#### PROVIDED MATERIAL
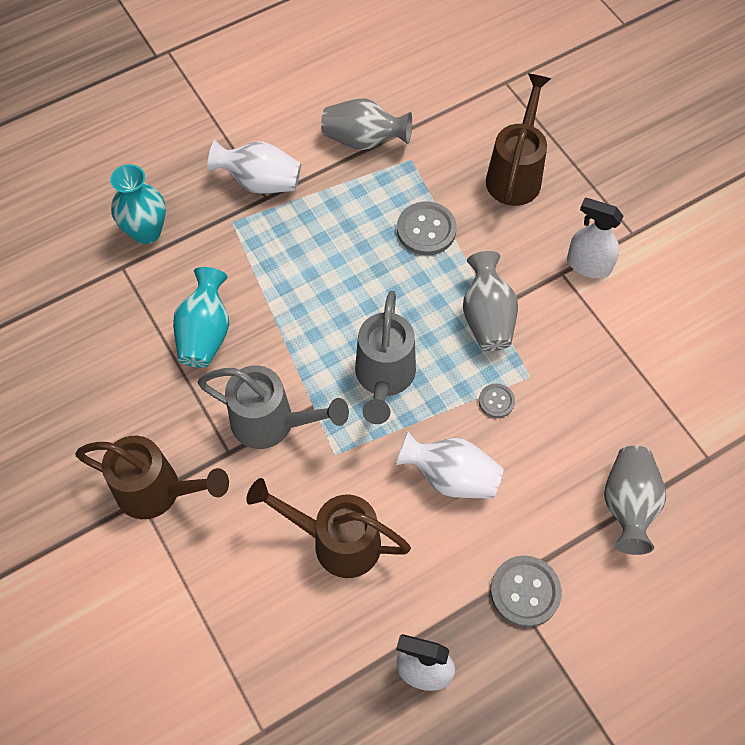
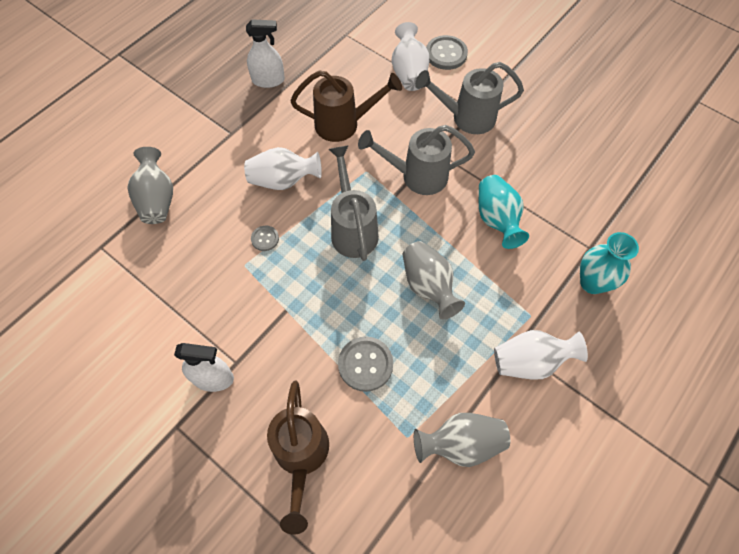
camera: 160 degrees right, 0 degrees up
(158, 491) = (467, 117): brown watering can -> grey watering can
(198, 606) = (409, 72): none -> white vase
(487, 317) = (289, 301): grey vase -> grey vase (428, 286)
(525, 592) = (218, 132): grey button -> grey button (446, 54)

#### REQUIRED WORK
Show me every line of the entries above that holds "grey".

#### SOLUTION
(158, 491) = (467, 117): brown watering can -> grey watering can
(487, 317) = (289, 301): grey vase -> grey vase (428, 286)
(525, 592) = (218, 132): grey button -> grey button (446, 54)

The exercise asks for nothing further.